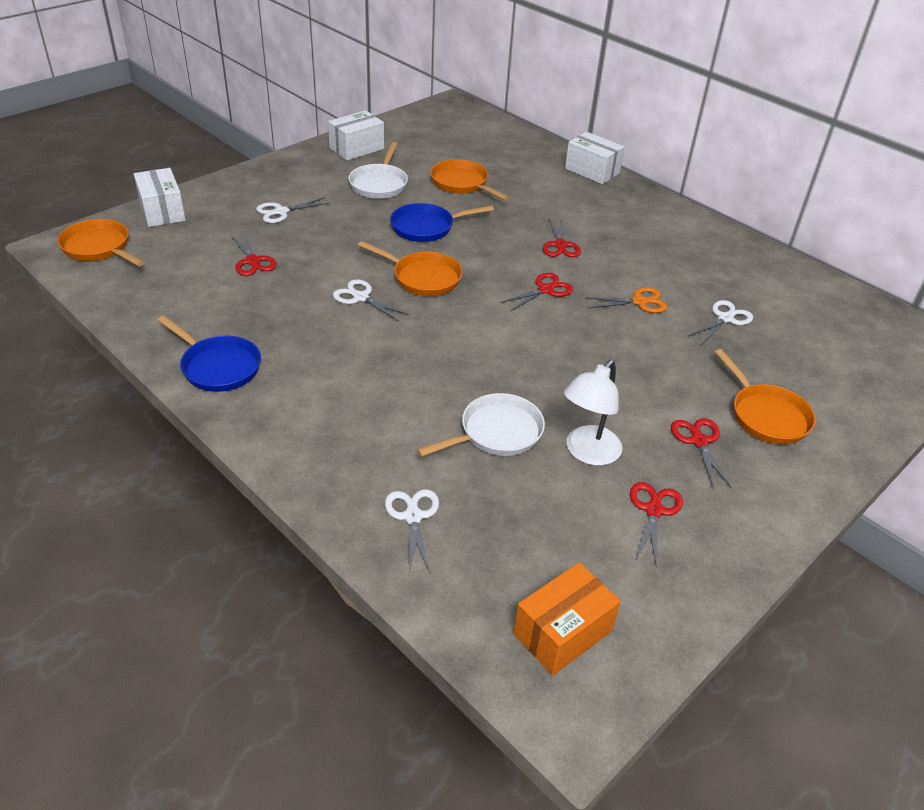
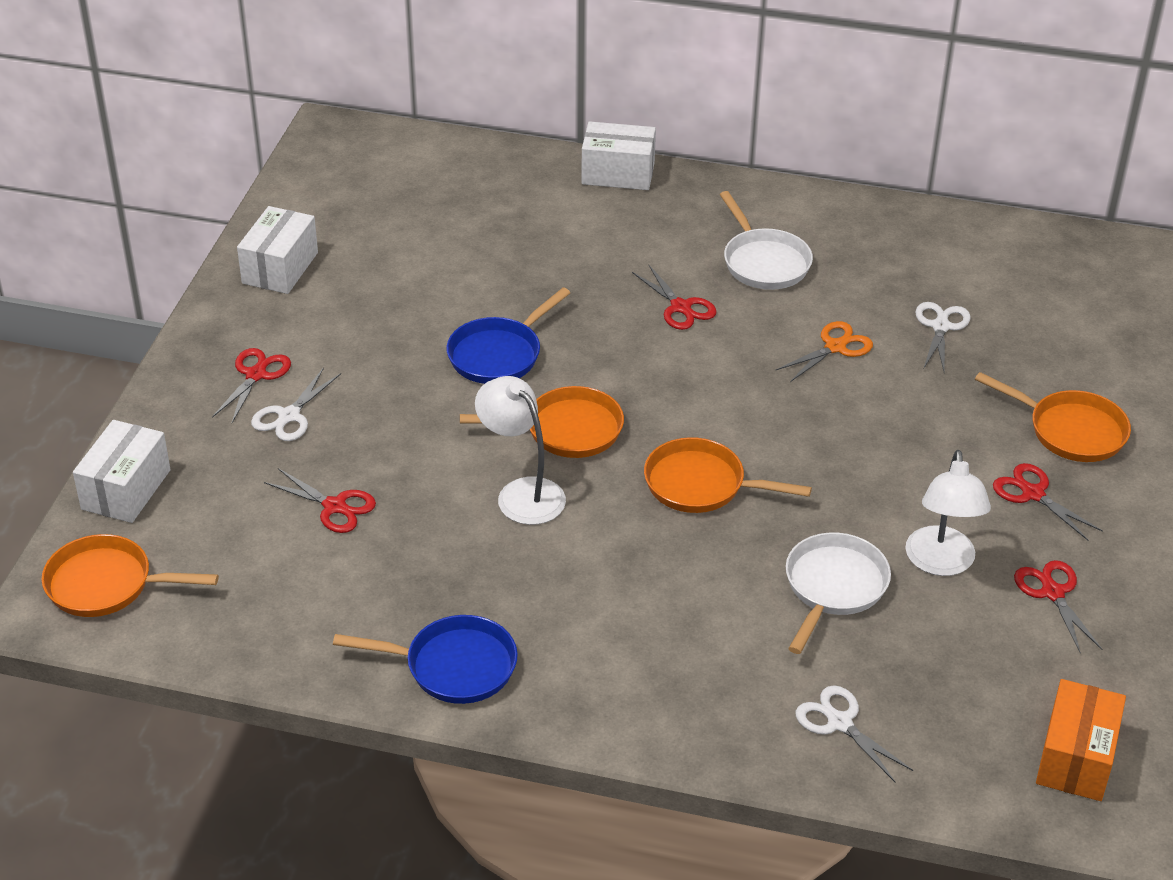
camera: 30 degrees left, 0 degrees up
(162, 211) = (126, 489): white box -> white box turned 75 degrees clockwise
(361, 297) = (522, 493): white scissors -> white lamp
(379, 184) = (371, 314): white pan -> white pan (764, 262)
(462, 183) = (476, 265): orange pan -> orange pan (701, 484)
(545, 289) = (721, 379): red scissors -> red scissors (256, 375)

###

*Problem*
In the reply, each line of the data must appear exactly as written, and no picture may appear.

*Finished task*
camera: 30 degrees left, 0 degrees up
(162, 211) = (126, 489): white box -> white box turned 75 degrees clockwise
(361, 297) = (522, 493): white scissors -> white lamp
(379, 184) = (371, 314): white pan -> white pan (764, 262)
(462, 183) = (476, 265): orange pan -> orange pan (701, 484)
(545, 289) = (721, 379): red scissors -> red scissors (256, 375)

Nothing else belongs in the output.